§ WORK TASK
Taking the line that contains "(661, 313) = (472, 163): grey trophy -> none" as the first and the final line of the records as the last, write out every line between them exactly, ends included, and nothing else.

§ PROVIDED RECORDS
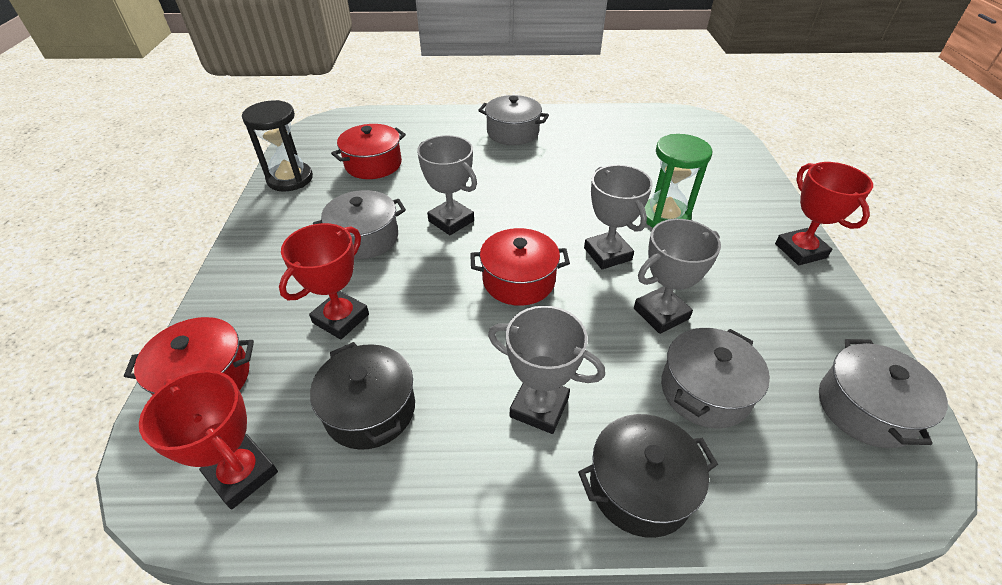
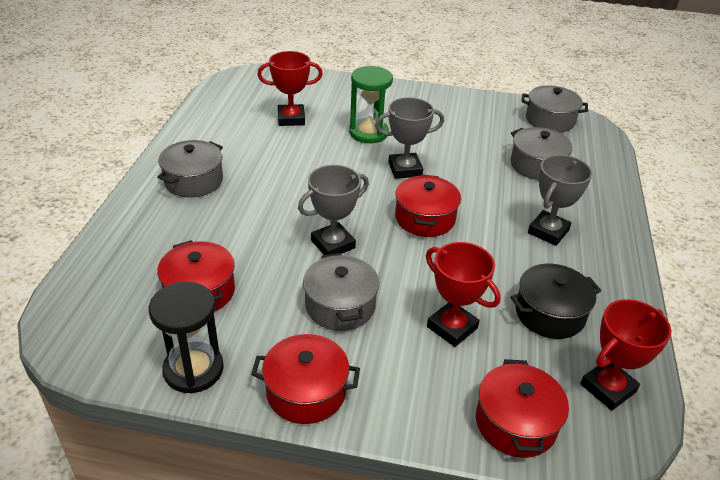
camera: 80 degrees left, 5 degrees down
(263, 235) = (306, 392): none -> red pot
(640, 487) = (602, 206): black pot -> none
(661, 313) = (472, 163): grey trophy -> none
(800, 251) = (423, 94): red trophy -> red trophy (291, 119)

§ ANSWER TO THIS PROBLEM
(661, 313) = (472, 163): grey trophy -> none
(800, 251) = (423, 94): red trophy -> red trophy (291, 119)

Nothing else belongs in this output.